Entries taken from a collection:
--*--
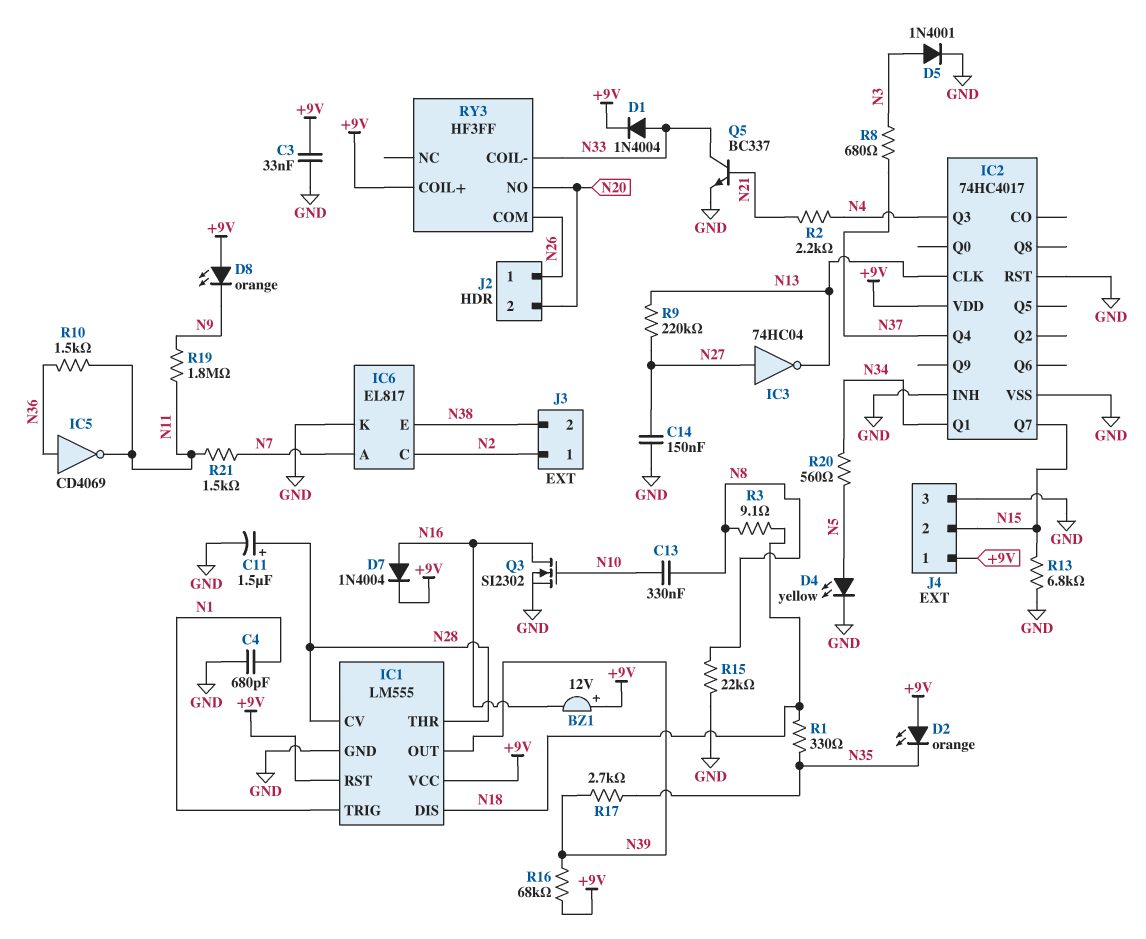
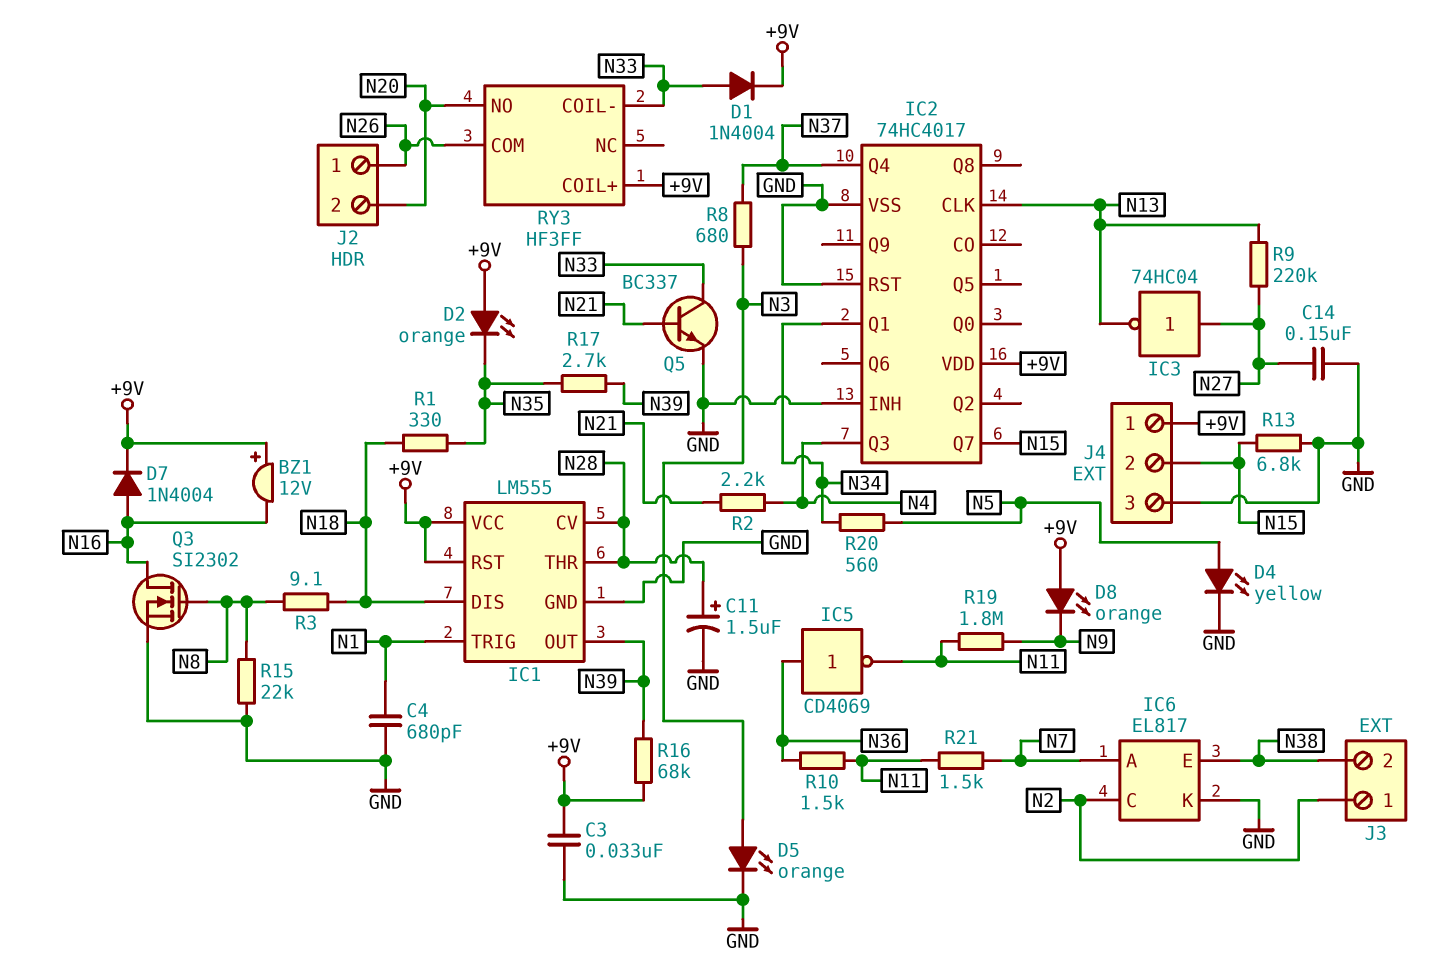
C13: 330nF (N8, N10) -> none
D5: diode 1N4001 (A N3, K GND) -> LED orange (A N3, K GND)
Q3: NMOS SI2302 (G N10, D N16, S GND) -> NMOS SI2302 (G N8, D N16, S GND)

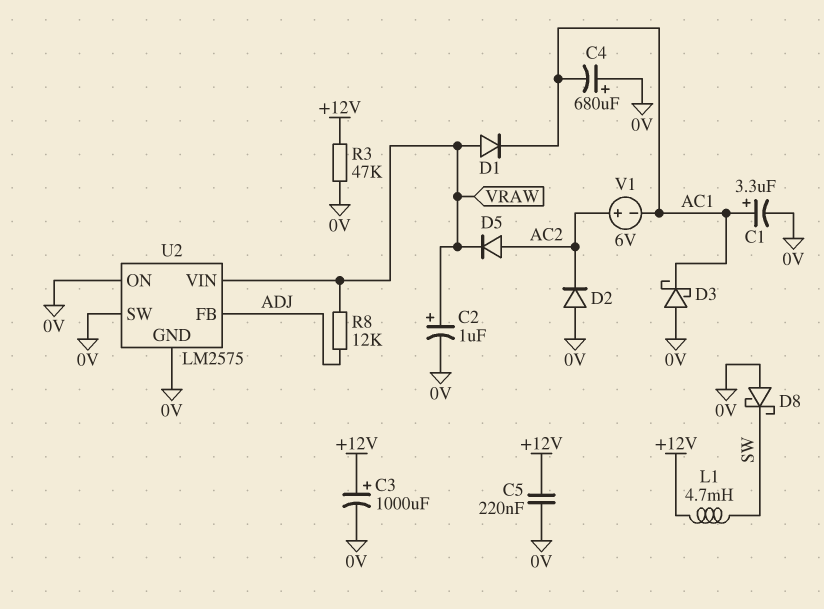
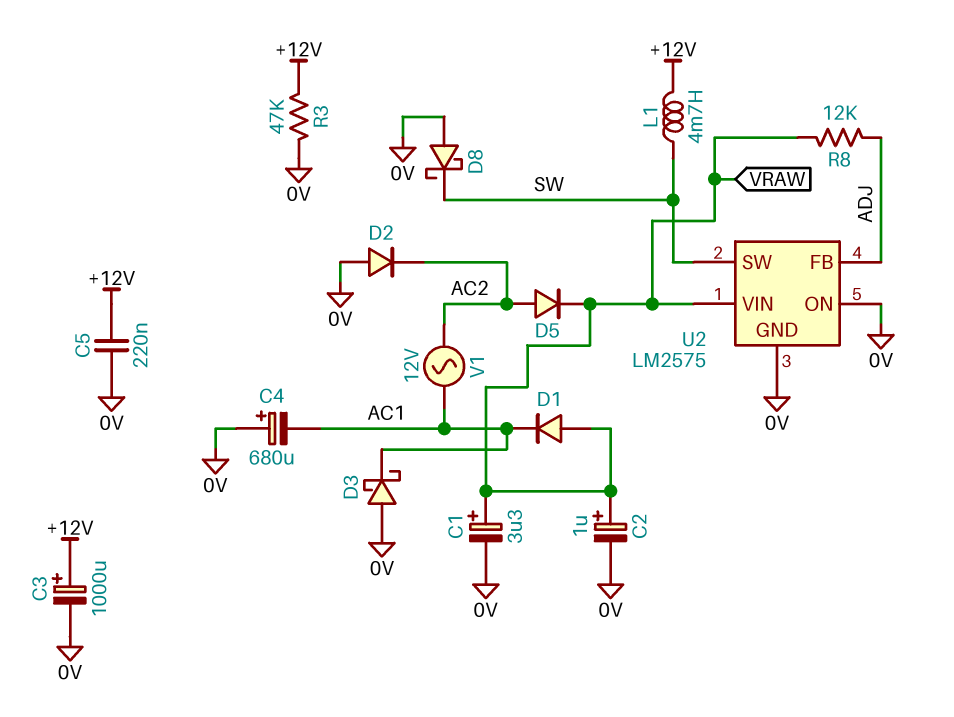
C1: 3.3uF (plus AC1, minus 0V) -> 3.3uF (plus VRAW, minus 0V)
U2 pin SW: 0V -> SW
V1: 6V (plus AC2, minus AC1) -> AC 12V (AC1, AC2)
--*--
• **What is needed**:
Could you please write out the entries exactly as they are, with every picture left out?

• **Solution for this exercise**:
C13: 330nF (N8, N10) -> none
D5: diode 1N4001 (A N3, K GND) -> LED orange (A N3, K GND)
Q3: NMOS SI2302 (G N10, D N16, S GND) -> NMOS SI2302 (G N8, D N16, S GND)

C1: 3.3uF (plus AC1, minus 0V) -> 3.3uF (plus VRAW, minus 0V)
U2 pin SW: 0V -> SW
V1: 6V (plus AC2, minus AC1) -> AC 12V (AC1, AC2)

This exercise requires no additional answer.